Only one span of the material below is wanted. Output it exactly, from the line with "turquoise marker: [130,148,190,191]" through the line with "grey lamp: [60,160,118,250]", without any pictures.

——

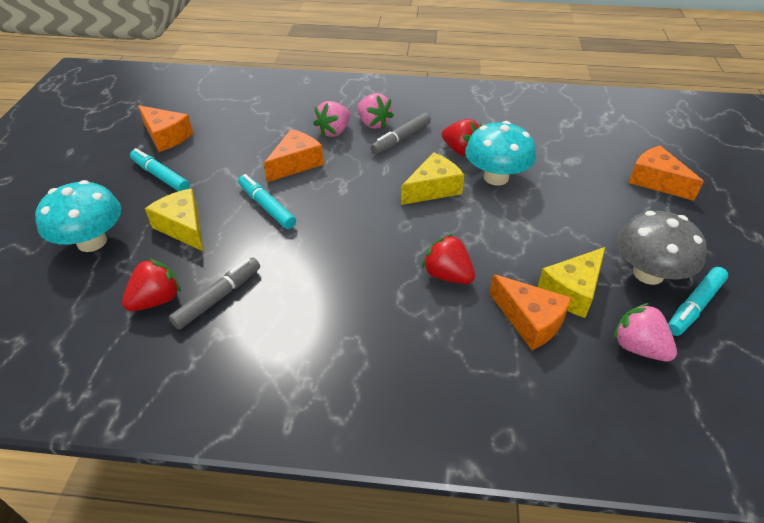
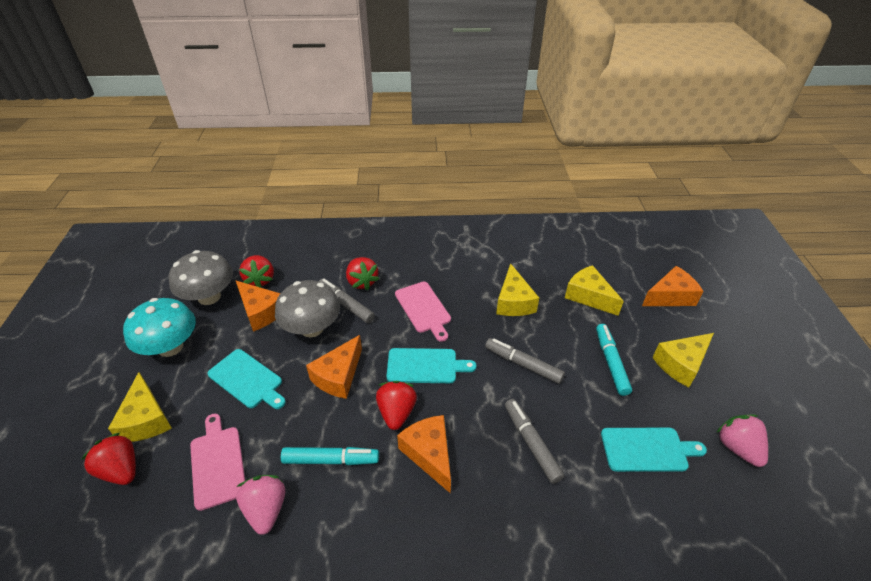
grey marker: [169,258,260,330] [371,113,431,154] = 2 -> [319,279,375,323] [485,338,565,384] [505,399,564,484] = 3
grey mushroom: [617,211,707,285] = 1 -> [169,250,233,305] [275,280,340,337] = 2
pink cutting board: none = 0 -> [190,414,245,511] [395,282,451,342] = 2
pink strawberry: [313,101,351,137] [358,93,394,129] [613,303,677,361] = 3 -> [236,475,285,535] [716,414,768,467] = 2
red strawberry: [122,258,181,311] [422,234,475,284] [442,119,482,156] = 3 -> [81,433,136,485] [239,255,274,288] [346,257,379,290] [376,381,417,430] = 4
turquoise cutting board: none = 0 -> [208,349,286,409] [387,348,477,383] [601,428,707,472] = 3
turquoise marker: [130,148,190,191] [238,174,296,229] [668,267,728,336] = 3 -> [281,447,379,465] [596,324,632,396] = 2
turquoise mushroom: [35,180,121,252] [465,121,536,186] = 2 -> [123,298,196,357] = 1
yellow cheese: [145,188,203,251] [401,152,464,205] [538,247,605,318] = 3 -> [108,372,172,442] [496,263,539,316] [565,265,624,316] [652,333,714,387] = 4

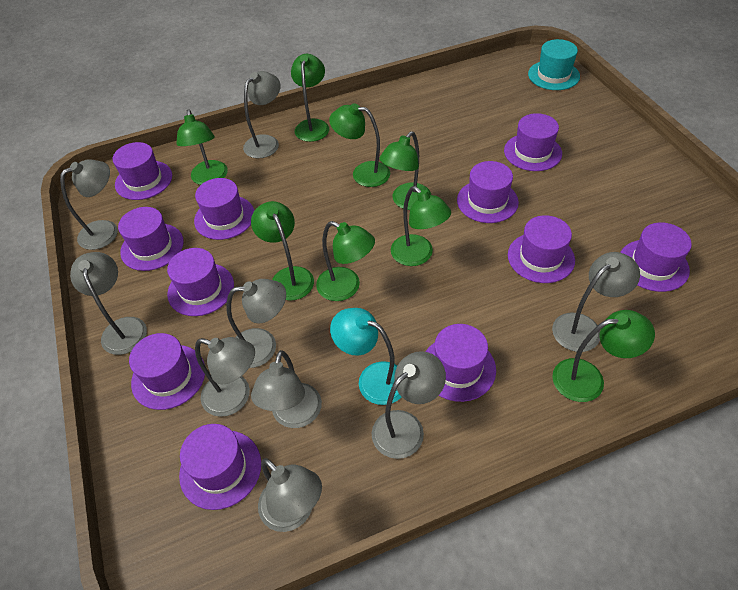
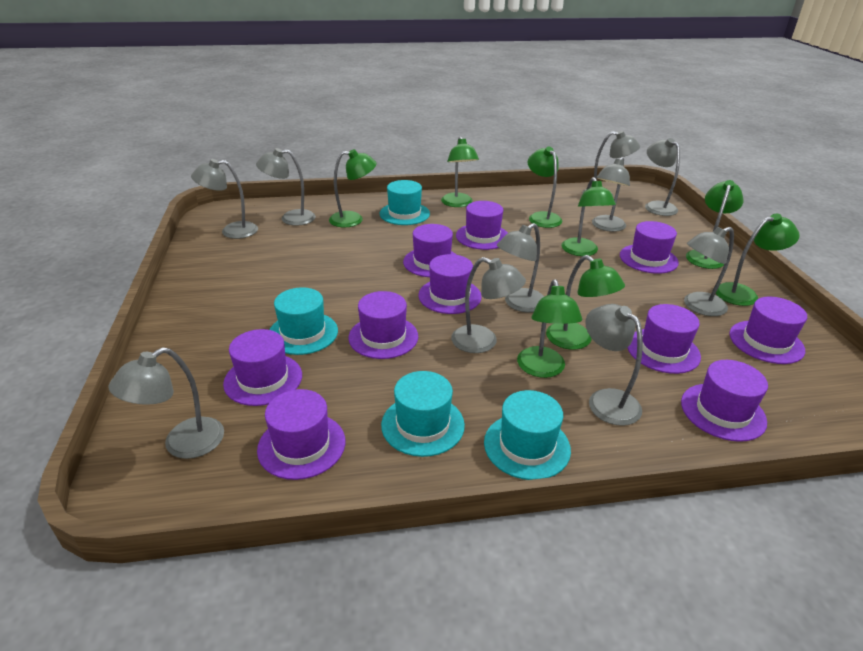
grey lamp: [60,160,118,250] [70,252,147,355] [195,337,255,417] [227,279,286,368] [243,71,281,158] [251,350,322,428] [258,458,322,532] [372,351,446,459] [552,252,640,352] = 9 -> [108,347,224,459] [191,159,258,239] [256,148,316,226] [451,257,526,353] [497,223,544,312] [582,131,640,196] [585,304,643,426] [592,157,630,232] [645,138,680,216] [684,227,734,316] = 10
purple hat: [113,142,172,200] [118,207,184,271] [129,333,205,410] [167,248,234,316] [179,424,261,510] [194,178,255,240] [425,324,496,402] [457,161,519,223] [504,113,562,171] [508,215,575,283] [620,222,692,292] = 11 -> [223,329,302,406] [257,389,345,480] [348,291,418,359] [403,224,457,277] [418,254,482,314] [456,201,508,250] [620,221,679,274] [628,304,701,374] [681,360,768,442] [729,297,807,364] = 10
turquoise hat: [528,39,580,90] = 1 -> [269,287,338,355] [379,180,430,225] [381,371,465,457] [484,390,571,480] = 4
turquoise lamp: [330,308,402,405] = 1 -> none = 0

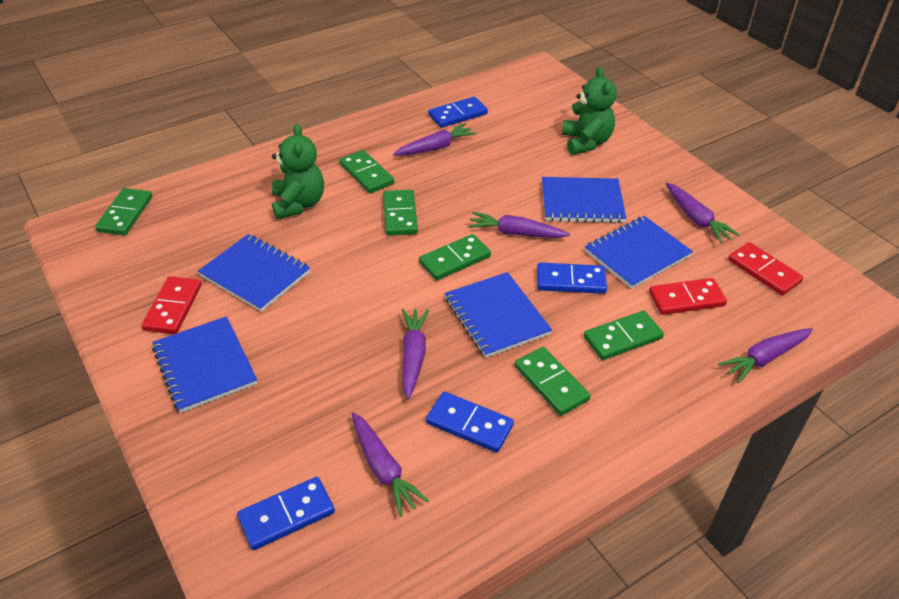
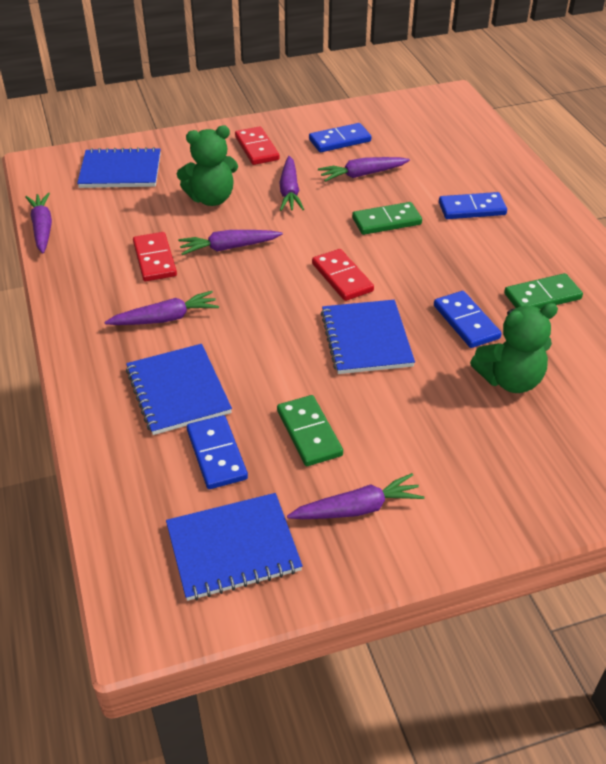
blue notebook: [152,316,257,413] [198,234,310,312] [445,272,552,358] [542,177,626,223] [585,216,693,289] = 5 -> [77,147,161,188] [126,344,232,435] [166,493,303,601] [321,300,415,374] = 4
green domino: [95,188,152,235] [339,150,394,193] [383,190,418,236] [419,234,491,280] [515,347,591,416] [584,311,664,360] = 6 -> [277,395,343,466] [352,202,422,235] [504,273,583,309] = 3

——

Solution for this exercise –
turquoise marker: [130,148,190,191] [238,174,296,229] [668,267,728,336] = 3 -> [281,447,379,465] [596,324,632,396] = 2
turquoise mushroom: [35,180,121,252] [465,121,536,186] = 2 -> [123,298,196,357] = 1
yellow cheese: [145,188,203,251] [401,152,464,205] [538,247,605,318] = 3 -> [108,372,172,442] [496,263,539,316] [565,265,624,316] [652,333,714,387] = 4

grey lamp: [60,160,118,250] [70,252,147,355] [195,337,255,417] [227,279,286,368] [243,71,281,158] [251,350,322,428] [258,458,322,532] [372,351,446,459] [552,252,640,352] = 9 -> [108,347,224,459] [191,159,258,239] [256,148,316,226] [451,257,526,353] [497,223,544,312] [582,131,640,196] [585,304,643,426] [592,157,630,232] [645,138,680,216] [684,227,734,316] = 10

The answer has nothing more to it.